Work order:
Across all entries below, how many lines include "green"? Only the number, please.

++++ Records to process

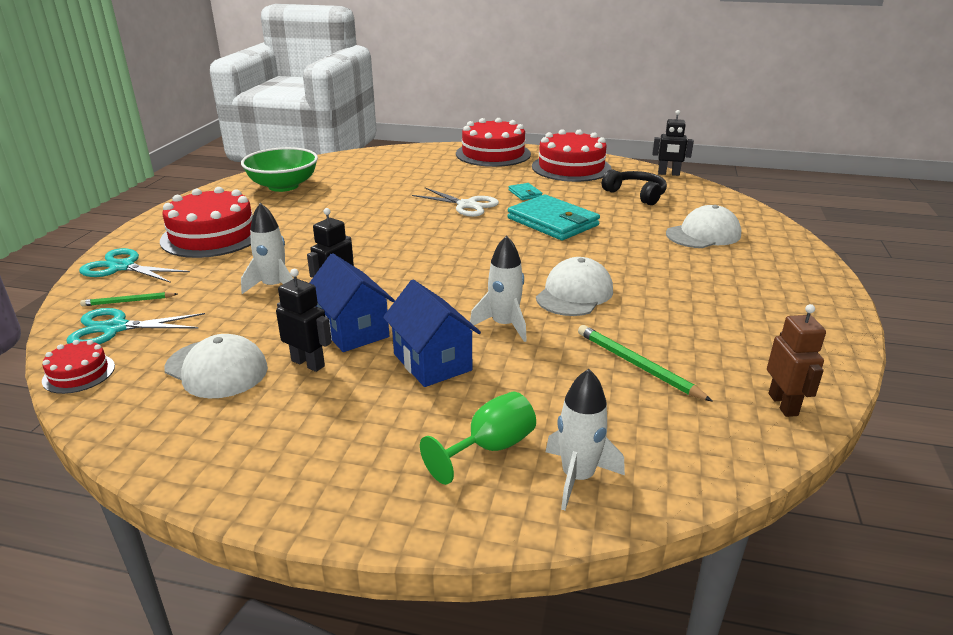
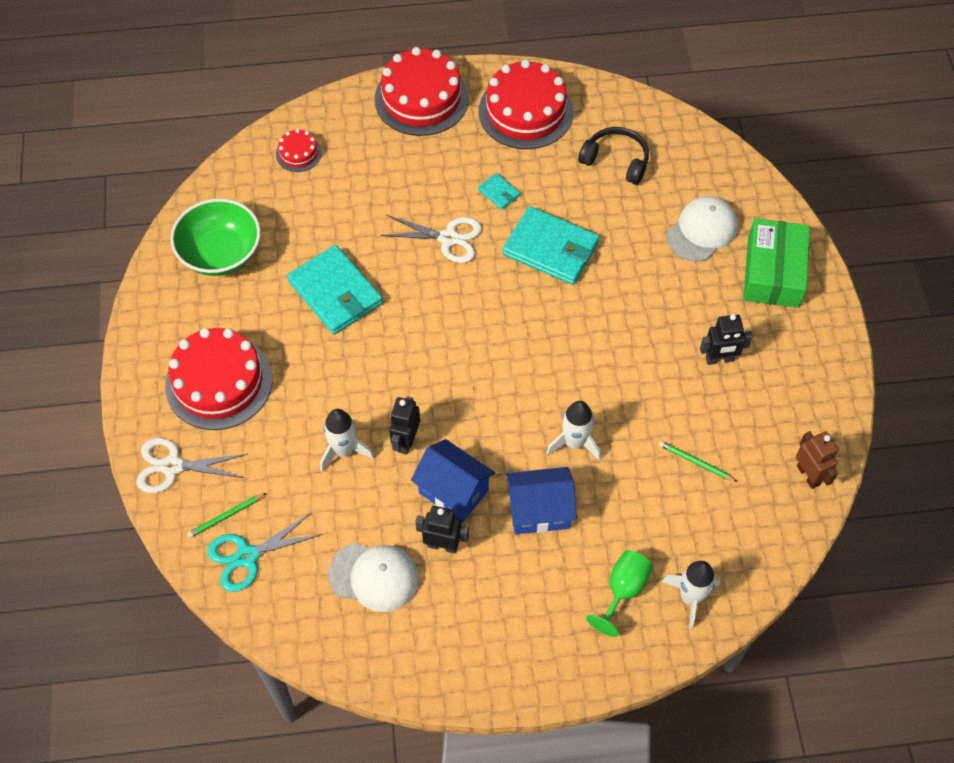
camera: 20 degrees left, 30 degrees up
(79, 373) = (267, 619): red cake -> red cake (298, 153)
(122, 267) = (172, 466): turquoise scissors -> white scissors
(351, 213) = (335, 293): none -> turquoise wallet
(432, 362) = (539, 511): blue house -> blue house turned 45 degrees counterclockwise
(574, 293) = (615, 375): white cap -> none
(637, 365) = (696, 462): green pencil -> green pencil, size x0.65
(668, 174) = (637, 98): black robot -> black robot (719, 359)
(771, 265) = (773, 272): none -> green box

++++++++

Exercise response:
2